> **Brief**:
Scan the listing below for the string "rojo" and copy each line where it turns up.

[Opening Given data section]

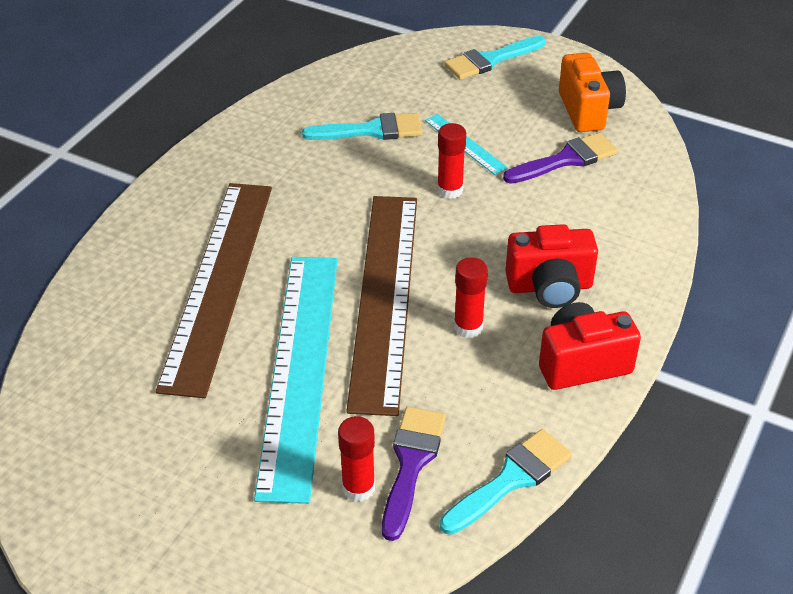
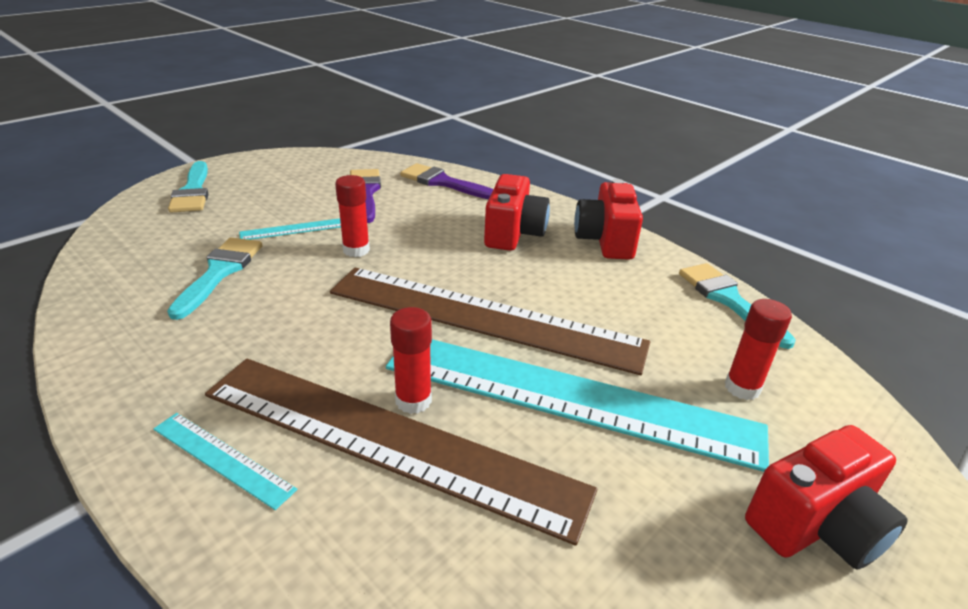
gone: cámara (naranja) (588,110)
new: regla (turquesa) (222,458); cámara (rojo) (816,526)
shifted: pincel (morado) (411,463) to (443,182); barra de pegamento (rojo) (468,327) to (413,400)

[Closing Given data section]

> **Written solution**:
new: regla (turquesa) (222,458); cámara (rojo) (816,526)
shifted: pincel (morado) (411,463) to (443,182); barra de pegamento (rojo) (468,327) to (413,400)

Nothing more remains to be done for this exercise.